### Problem requirements
Copying task for the records below: reproduce each one exactly and drop the pictures.

### Records to process
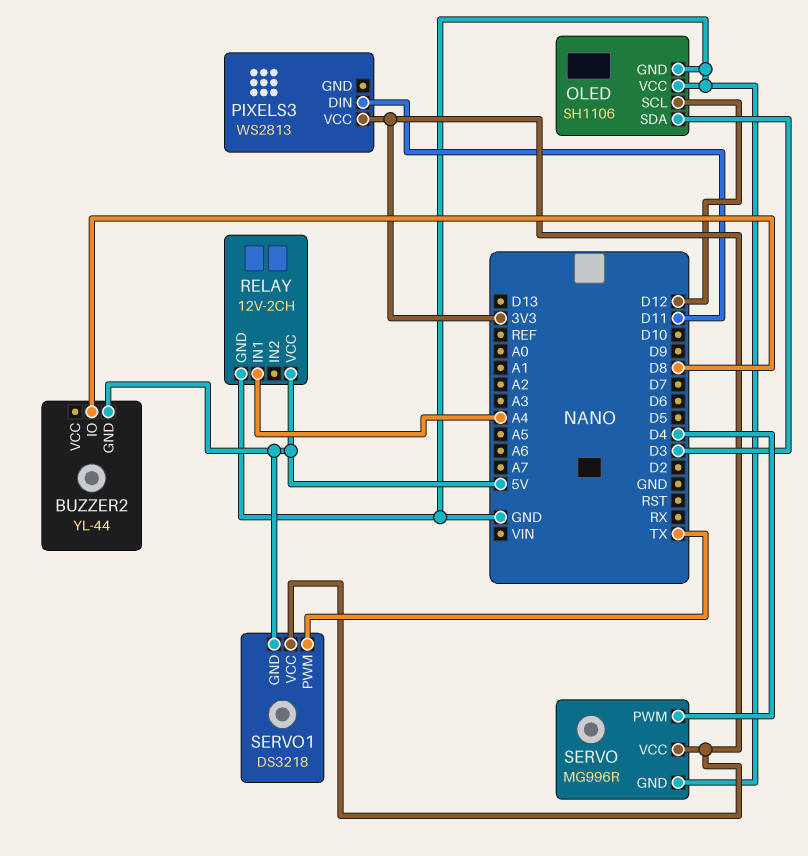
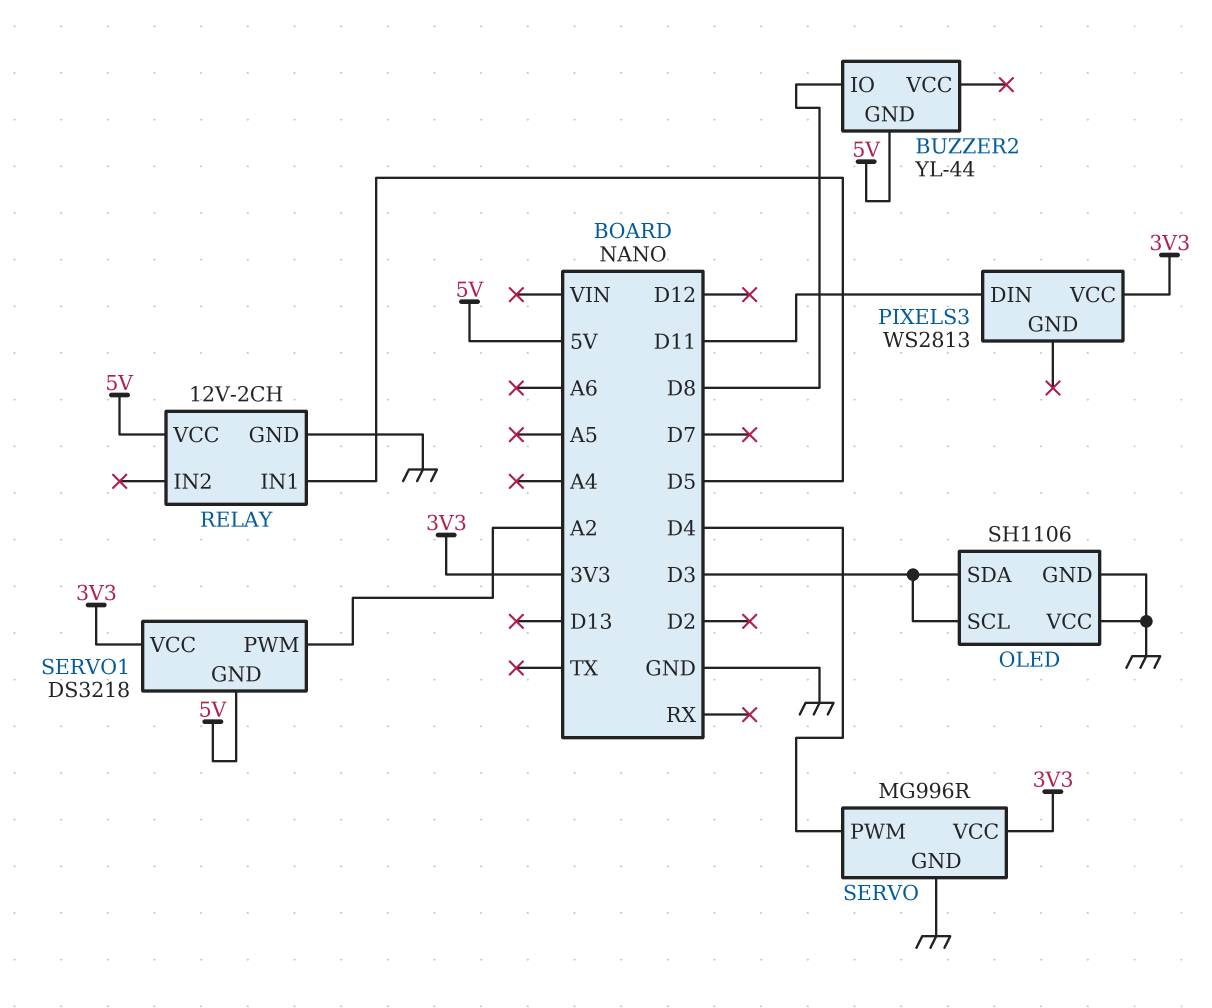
OLED pin SCL: D12 -> D3
RELAY pin IN1: A4 -> D5
SERVO1 pin PWM: TX -> A2

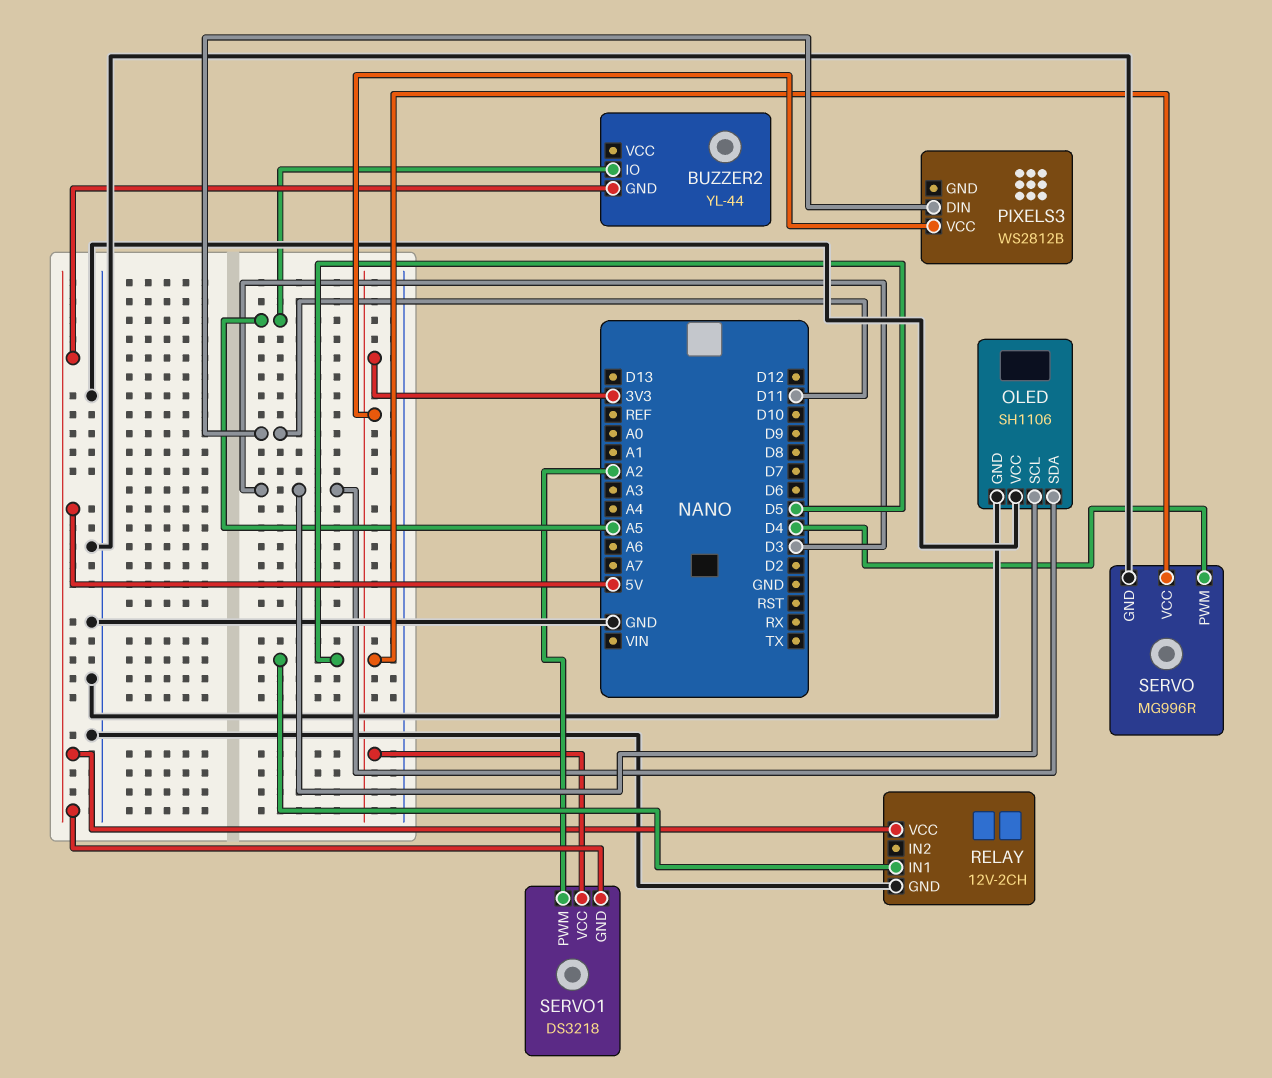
BUZZER2 pin IO: D8 -> A5
PIXELS3: WS2813 -> WS2812B

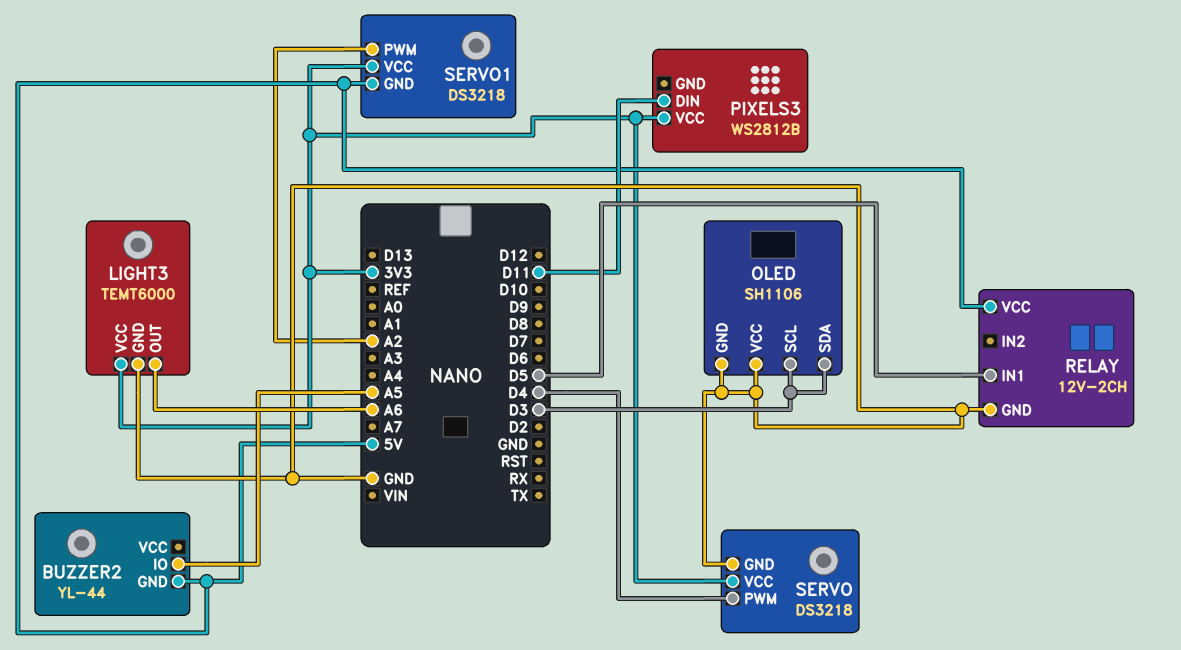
LIGHT3: none -> TEMT6000
LIGHT3 pin GND: none -> GND
LIGHT3 pin OUT: none -> A6
LIGHT3 pin VCC: none -> 3V3
SERVO: MG996R -> DS3218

### Response to this task
OLED pin SCL: D12 -> D3
RELAY pin IN1: A4 -> D5
SERVO1 pin PWM: TX -> A2

BUZZER2 pin IO: D8 -> A5
PIXELS3: WS2813 -> WS2812B

LIGHT3: none -> TEMT6000
LIGHT3 pin GND: none -> GND
LIGHT3 pin OUT: none -> A6
LIGHT3 pin VCC: none -> 3V3
SERVO: MG996R -> DS3218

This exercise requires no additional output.